WHAT YOU HAVE TO DO → Whichever lines of the entries hold the word "none" should be identified and copied.

TASK INPUT →
───

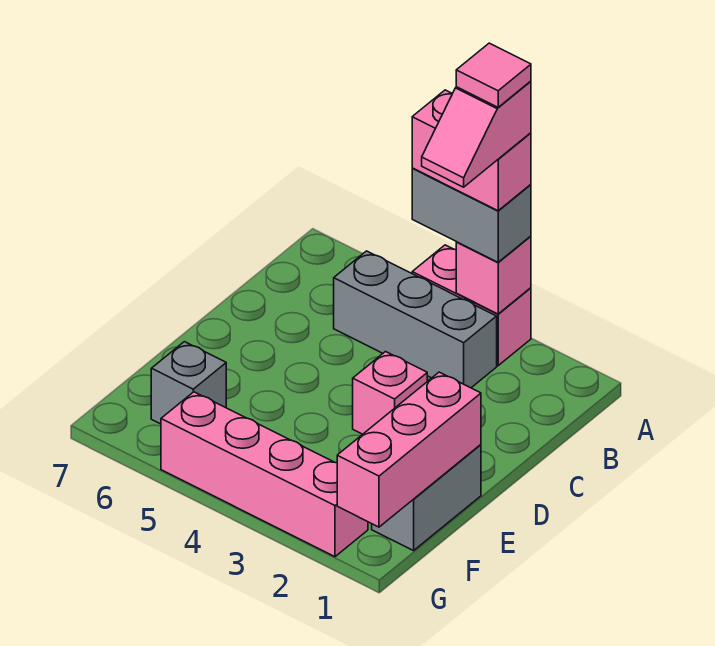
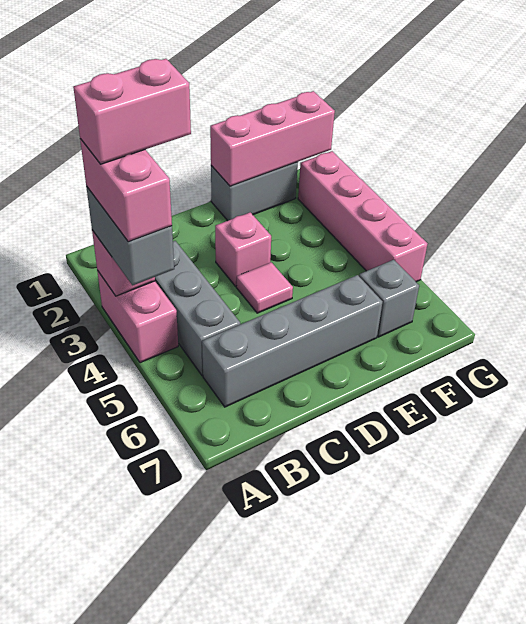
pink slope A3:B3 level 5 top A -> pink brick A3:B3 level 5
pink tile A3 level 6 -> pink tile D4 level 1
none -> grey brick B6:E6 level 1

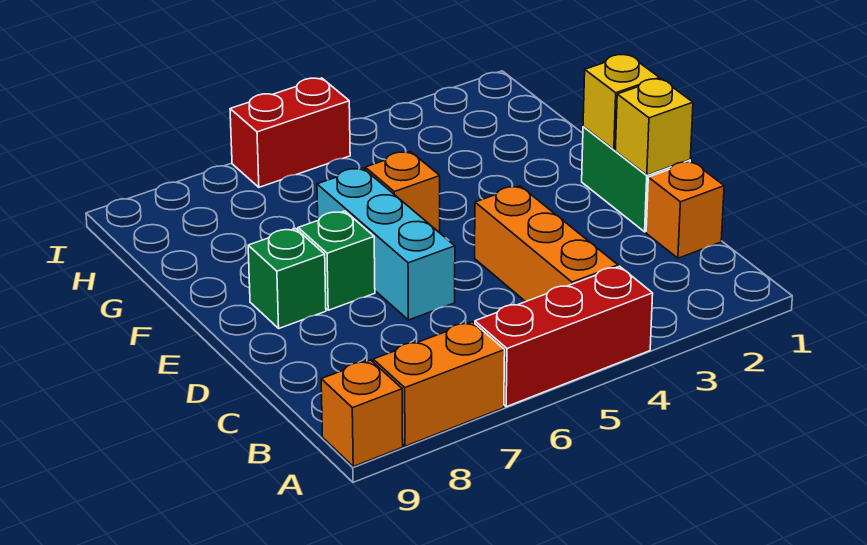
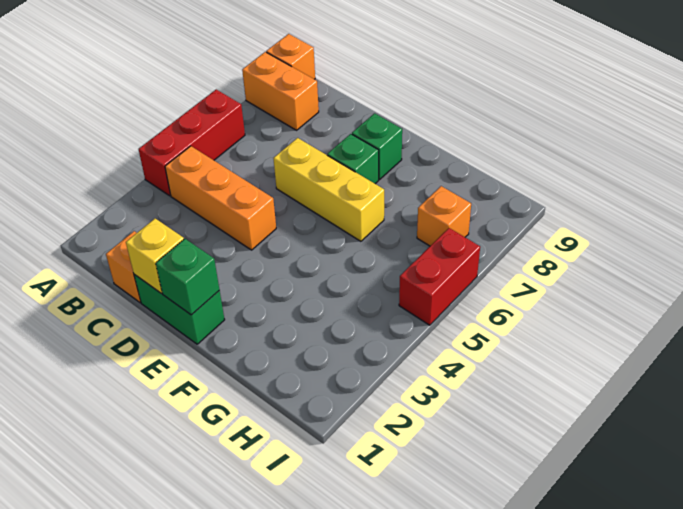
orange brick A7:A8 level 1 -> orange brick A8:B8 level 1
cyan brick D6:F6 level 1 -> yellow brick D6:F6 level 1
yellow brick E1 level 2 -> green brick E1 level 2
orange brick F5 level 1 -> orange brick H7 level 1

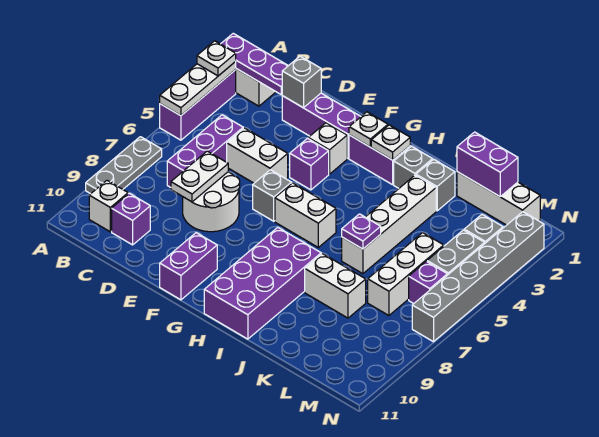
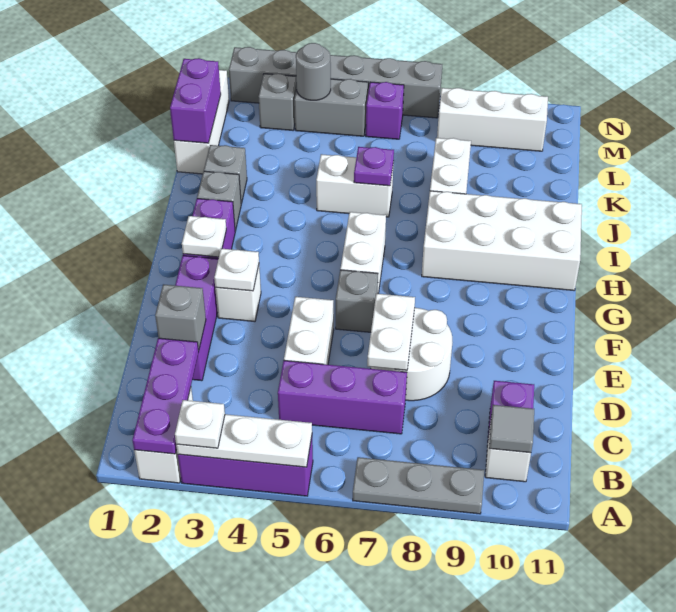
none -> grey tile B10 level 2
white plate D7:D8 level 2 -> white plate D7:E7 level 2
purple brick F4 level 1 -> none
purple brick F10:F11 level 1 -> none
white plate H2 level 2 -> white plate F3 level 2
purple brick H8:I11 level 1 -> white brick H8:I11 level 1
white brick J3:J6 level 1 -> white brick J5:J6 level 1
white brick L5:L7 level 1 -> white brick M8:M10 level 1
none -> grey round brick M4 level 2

───

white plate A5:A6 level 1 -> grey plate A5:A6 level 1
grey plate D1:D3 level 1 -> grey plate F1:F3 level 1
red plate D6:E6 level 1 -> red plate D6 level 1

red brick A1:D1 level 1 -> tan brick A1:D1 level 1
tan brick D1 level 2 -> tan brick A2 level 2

───

THE COMPLETED TASK →
none -> grey brick B6:E6 level 1
none -> grey tile B10 level 2
purple brick F4 level 1 -> none
purple brick F10:F11 level 1 -> none
none -> grey round brick M4 level 2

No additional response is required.